- REQUIRED TASK: List every line in the records that contains the string "tuplet", matching case exactly.

- TASK INPUTS:
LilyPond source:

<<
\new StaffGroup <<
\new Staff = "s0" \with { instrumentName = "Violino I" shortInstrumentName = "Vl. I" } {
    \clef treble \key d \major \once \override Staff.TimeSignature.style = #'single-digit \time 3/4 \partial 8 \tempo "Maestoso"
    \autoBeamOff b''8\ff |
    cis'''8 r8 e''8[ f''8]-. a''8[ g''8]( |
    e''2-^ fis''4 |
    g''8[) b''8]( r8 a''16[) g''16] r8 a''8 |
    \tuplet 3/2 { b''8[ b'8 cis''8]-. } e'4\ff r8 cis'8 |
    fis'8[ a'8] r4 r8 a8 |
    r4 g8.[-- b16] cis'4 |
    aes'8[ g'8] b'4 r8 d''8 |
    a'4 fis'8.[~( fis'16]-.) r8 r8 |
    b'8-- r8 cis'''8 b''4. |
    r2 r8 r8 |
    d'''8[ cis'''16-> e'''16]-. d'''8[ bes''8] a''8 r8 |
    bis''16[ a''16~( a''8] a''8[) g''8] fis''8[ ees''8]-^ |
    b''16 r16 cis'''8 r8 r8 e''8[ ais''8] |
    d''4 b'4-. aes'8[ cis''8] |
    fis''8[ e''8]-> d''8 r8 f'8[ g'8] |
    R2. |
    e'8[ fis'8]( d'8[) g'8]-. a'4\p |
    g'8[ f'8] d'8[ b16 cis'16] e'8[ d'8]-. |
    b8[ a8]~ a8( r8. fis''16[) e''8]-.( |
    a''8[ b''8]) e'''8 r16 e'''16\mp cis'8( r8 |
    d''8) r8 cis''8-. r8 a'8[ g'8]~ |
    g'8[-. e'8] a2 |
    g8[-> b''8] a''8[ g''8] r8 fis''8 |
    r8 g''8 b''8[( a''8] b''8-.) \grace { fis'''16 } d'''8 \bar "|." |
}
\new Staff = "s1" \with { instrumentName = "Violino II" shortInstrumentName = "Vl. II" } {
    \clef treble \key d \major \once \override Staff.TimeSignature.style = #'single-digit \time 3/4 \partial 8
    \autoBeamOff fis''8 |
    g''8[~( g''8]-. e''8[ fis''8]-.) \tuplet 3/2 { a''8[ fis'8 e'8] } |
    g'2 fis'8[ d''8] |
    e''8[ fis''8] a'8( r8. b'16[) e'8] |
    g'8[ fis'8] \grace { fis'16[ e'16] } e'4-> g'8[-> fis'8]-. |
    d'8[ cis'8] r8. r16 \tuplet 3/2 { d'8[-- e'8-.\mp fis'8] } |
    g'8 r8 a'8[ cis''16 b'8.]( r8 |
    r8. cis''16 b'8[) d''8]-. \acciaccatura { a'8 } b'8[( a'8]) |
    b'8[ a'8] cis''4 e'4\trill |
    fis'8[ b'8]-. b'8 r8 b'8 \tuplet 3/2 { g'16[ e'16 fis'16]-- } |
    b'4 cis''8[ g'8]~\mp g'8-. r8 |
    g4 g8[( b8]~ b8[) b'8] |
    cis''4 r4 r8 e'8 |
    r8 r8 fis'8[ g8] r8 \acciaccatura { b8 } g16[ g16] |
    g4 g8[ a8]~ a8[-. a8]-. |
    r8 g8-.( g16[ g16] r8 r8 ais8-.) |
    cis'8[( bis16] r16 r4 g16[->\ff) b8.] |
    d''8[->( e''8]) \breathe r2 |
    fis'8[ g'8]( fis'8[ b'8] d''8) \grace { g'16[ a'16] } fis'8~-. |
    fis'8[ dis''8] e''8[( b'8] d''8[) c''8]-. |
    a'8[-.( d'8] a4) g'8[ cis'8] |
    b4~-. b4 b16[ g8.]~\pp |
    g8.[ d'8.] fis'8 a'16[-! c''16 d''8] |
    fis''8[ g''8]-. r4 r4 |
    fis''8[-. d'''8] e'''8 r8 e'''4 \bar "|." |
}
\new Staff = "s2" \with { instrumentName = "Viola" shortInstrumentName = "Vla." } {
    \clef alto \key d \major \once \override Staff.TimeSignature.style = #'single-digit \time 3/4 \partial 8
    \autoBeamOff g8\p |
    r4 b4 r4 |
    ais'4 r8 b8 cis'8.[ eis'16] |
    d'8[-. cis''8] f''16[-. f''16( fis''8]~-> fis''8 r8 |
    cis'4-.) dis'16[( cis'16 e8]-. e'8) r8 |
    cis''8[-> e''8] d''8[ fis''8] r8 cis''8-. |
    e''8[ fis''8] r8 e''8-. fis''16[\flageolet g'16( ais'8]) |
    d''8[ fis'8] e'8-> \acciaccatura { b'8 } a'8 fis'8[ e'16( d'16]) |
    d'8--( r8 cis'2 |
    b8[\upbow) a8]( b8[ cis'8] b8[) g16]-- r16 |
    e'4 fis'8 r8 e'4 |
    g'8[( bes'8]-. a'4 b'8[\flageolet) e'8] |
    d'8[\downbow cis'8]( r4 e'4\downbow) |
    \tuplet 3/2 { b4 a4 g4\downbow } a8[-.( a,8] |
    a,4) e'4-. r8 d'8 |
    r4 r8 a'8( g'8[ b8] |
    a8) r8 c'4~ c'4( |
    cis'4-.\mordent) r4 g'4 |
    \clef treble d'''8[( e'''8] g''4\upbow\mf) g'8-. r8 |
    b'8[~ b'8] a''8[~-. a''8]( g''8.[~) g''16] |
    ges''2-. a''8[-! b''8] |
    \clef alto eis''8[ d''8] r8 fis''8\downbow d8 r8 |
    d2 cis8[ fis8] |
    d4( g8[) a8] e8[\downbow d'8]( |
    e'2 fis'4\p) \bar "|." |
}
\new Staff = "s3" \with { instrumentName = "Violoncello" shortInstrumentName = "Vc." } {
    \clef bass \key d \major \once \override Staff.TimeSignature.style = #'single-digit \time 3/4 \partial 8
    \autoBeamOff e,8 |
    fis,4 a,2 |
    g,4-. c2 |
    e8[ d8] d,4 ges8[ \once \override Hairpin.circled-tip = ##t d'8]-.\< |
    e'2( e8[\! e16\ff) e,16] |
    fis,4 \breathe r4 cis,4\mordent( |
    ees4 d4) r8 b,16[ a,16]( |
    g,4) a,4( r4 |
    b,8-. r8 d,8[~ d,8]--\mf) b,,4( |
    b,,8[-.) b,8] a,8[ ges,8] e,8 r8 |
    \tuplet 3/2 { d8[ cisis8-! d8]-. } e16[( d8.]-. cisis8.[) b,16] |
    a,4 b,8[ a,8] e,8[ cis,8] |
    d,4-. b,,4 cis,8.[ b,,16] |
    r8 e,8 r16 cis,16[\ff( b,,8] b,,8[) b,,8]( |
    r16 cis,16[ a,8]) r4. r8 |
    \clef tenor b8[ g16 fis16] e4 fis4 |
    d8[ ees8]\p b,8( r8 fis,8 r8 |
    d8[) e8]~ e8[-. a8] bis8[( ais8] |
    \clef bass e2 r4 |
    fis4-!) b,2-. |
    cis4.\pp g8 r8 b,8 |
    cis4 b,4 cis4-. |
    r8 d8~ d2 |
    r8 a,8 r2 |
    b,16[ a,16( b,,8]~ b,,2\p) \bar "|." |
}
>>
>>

- FINISHED ANSWER:
    \tuplet 3/2 { b''8[ b'8 cis''8]-. } e'4\ff r8 cis'8 |
    g''8[~( g''8]-. e''8[ fis''8]-.) \tuplet 3/2 { a''8[ fis'8 e'8] } |
    d'8[ cis'8] r8. r16 \tuplet 3/2 { d'8[-- e'8-.\mp fis'8] } |
    fis'8[ b'8]-. b'8 r8 b'8 \tuplet 3/2 { g'16[ e'16 fis'16]-- } |
    \tuplet 3/2 { b4 a4 g4\downbow } a8[-.( a,8] |
    \tuplet 3/2 { d8[ cisis8-! d8]-. } e16[( d8.]-. cisis8.[) b,16] |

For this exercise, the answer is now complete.